TO DO> Start at the line with "none -> green brick D5:D8 level 1" and print every line through the end of the material below. Keep it exact and free of pictures.

RECORDS>
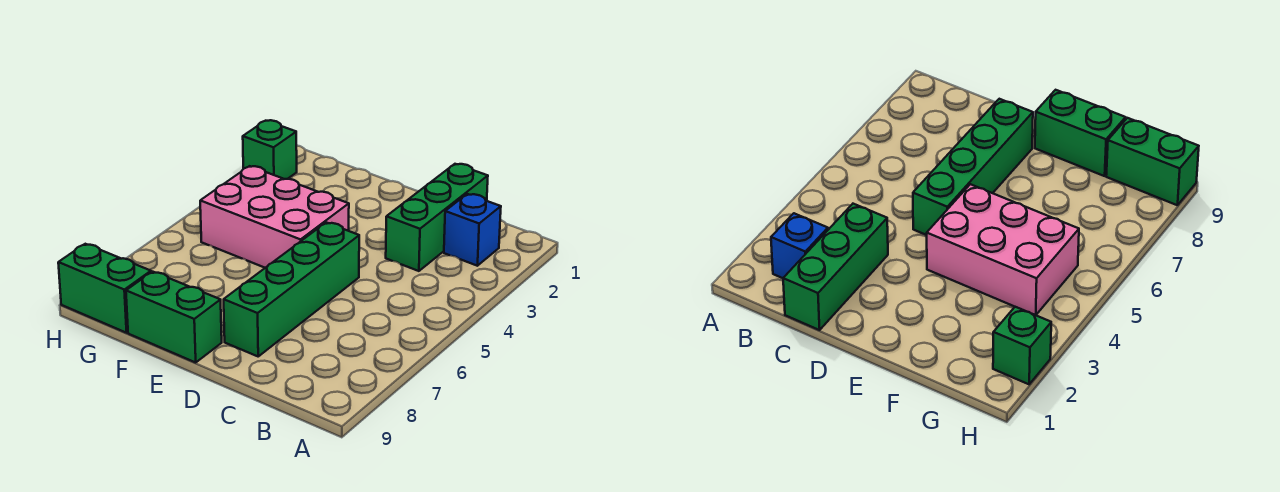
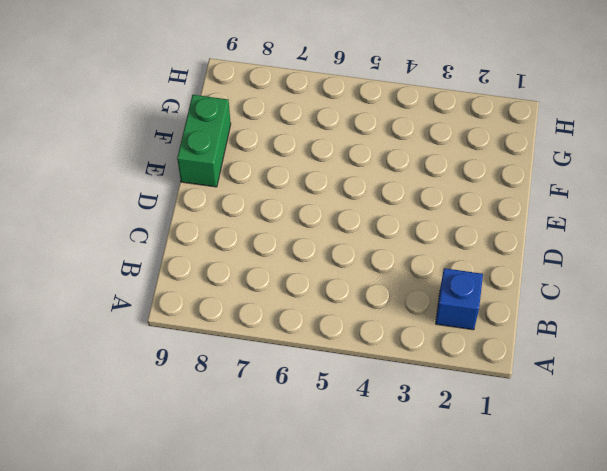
none -> green brick C1:C3 level 1
none -> green brick D5:D8 level 1

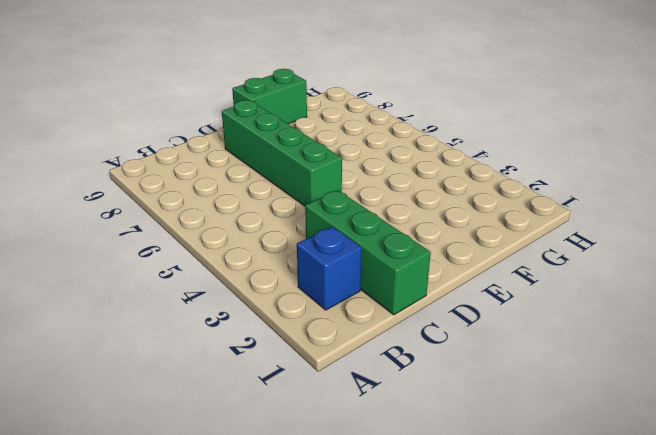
none -> pink brick E4:G5 level 1
none -> green brick G9:H9 level 1

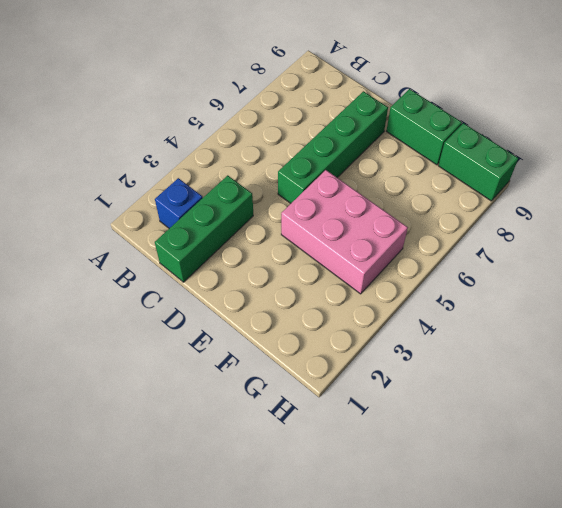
none -> green brick H2 level 1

SOLUTION TO THE PROBLEM>
none -> green brick D5:D8 level 1

none -> pink brick E4:G5 level 1
none -> green brick G9:H9 level 1

none -> green brick H2 level 1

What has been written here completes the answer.